• [Exercise details]:
Write out each line below precisely, passing over the pictures.

--------

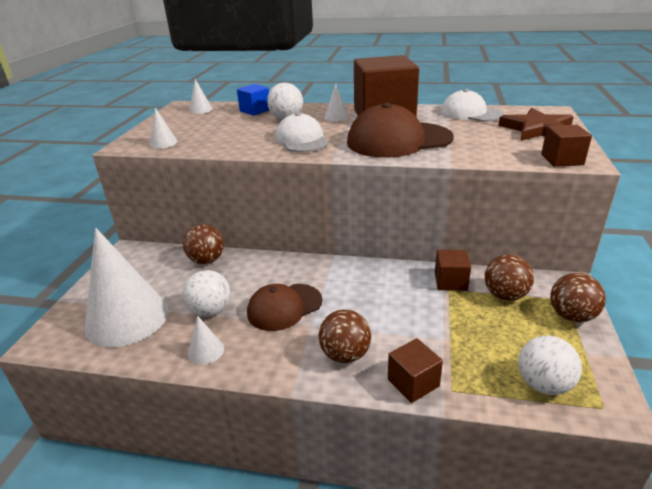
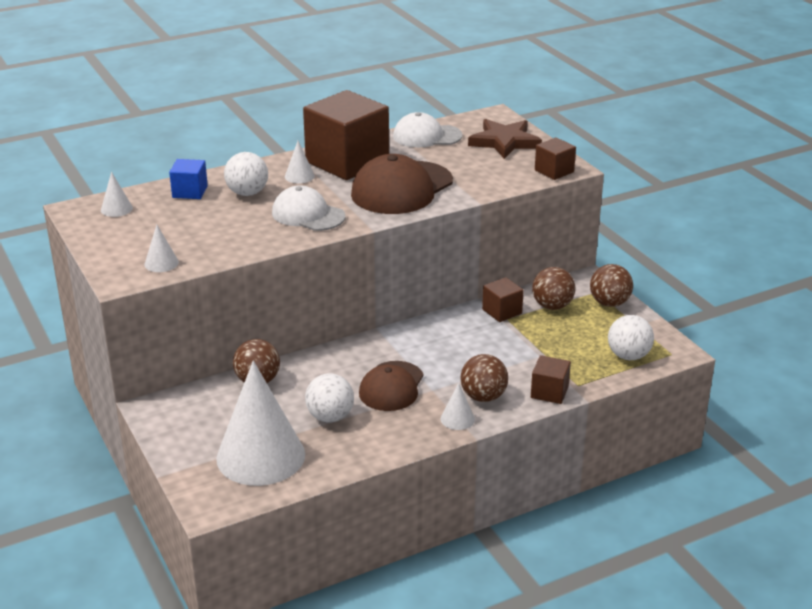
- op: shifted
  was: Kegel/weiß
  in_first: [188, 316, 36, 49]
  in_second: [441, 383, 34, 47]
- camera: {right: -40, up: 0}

--------

• [Finished task]:
- op: shifted
  was: Kegel/weiß
  in_first: [188, 316, 36, 49]
  in_second: [441, 383, 34, 47]
- camera: {right: -40, up: 0}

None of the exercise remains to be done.